## [TRY IT]
Repeat exactly the lines of the entries below from the one with "camera: 105 degrees right, 0 degrees up" through the one with "insert: green stacking", both ends included, and nothing else.
==== DATA TO USE ====
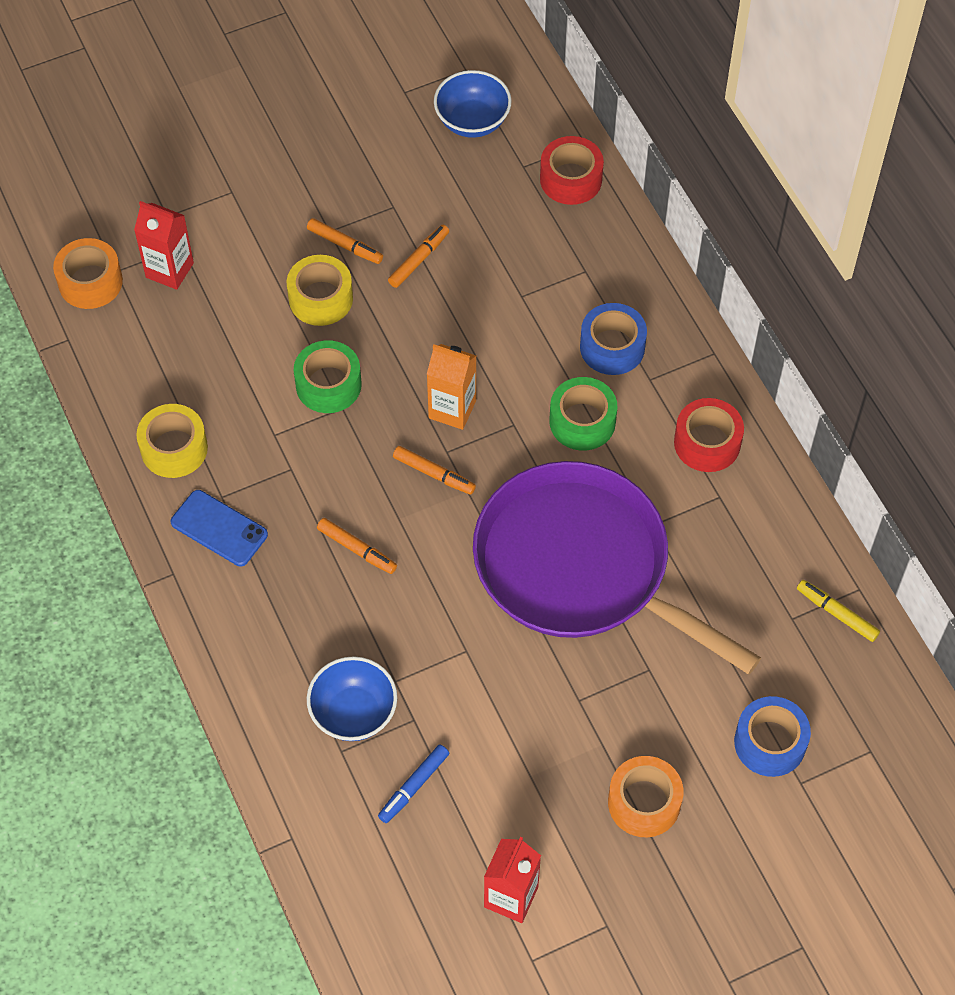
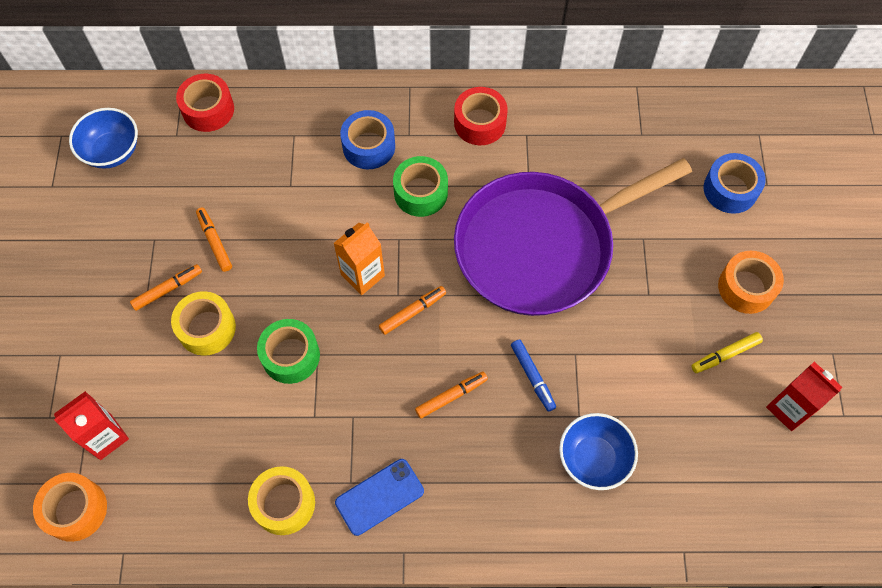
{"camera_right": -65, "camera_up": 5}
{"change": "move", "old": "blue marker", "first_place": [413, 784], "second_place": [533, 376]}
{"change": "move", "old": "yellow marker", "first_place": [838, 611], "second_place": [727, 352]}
====
==== DATA TO USE ====
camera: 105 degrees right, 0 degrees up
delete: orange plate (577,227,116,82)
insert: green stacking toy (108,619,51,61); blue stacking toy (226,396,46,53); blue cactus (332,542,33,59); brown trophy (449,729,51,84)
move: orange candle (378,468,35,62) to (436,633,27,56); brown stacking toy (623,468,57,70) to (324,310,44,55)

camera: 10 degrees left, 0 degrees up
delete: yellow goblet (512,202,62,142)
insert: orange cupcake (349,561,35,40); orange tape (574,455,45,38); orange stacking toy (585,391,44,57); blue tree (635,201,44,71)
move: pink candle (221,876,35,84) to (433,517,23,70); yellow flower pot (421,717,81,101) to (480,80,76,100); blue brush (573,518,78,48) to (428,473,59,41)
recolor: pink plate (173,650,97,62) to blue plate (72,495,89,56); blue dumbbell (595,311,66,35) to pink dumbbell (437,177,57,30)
====
==== DATA TO USE ====
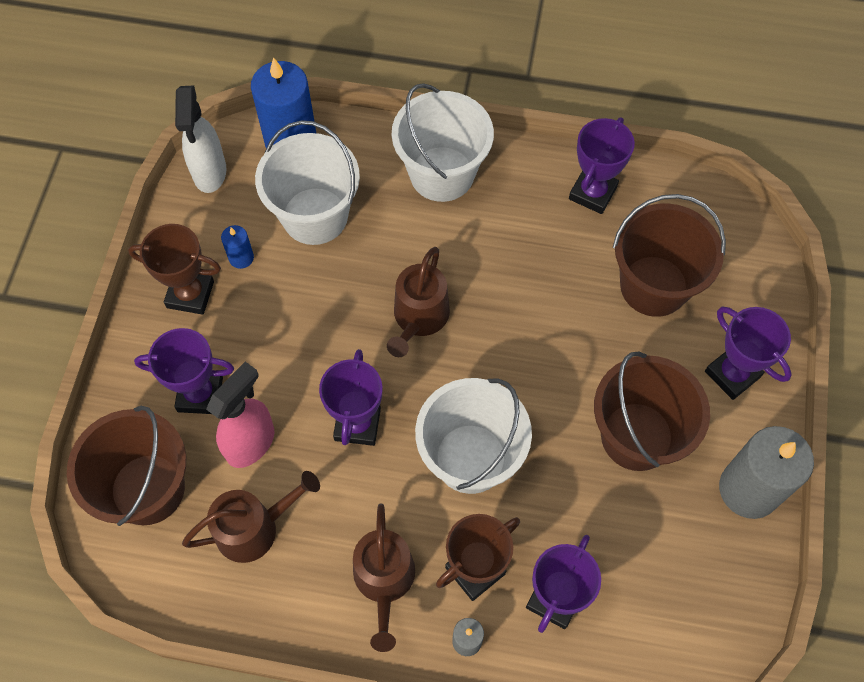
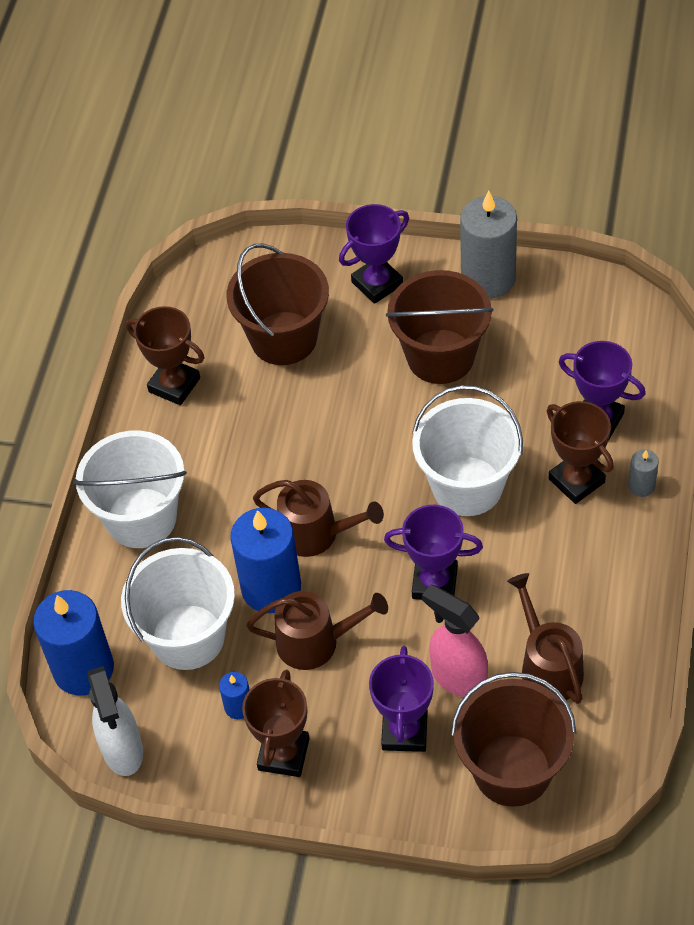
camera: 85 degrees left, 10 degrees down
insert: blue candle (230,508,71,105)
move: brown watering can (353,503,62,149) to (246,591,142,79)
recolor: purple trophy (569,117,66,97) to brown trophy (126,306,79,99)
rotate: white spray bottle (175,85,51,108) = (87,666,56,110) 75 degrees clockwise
====
## [SOLUTION TO THIS EXERCISE]
camera: 105 degrees right, 0 degrees up
delete: orange plate (577,227,116,82)
insert: green stacking toy (108,619,51,61); blue stacking toy (226,396,46,53); blue cactus (332,542,33,59); brown trophy (449,729,51,84)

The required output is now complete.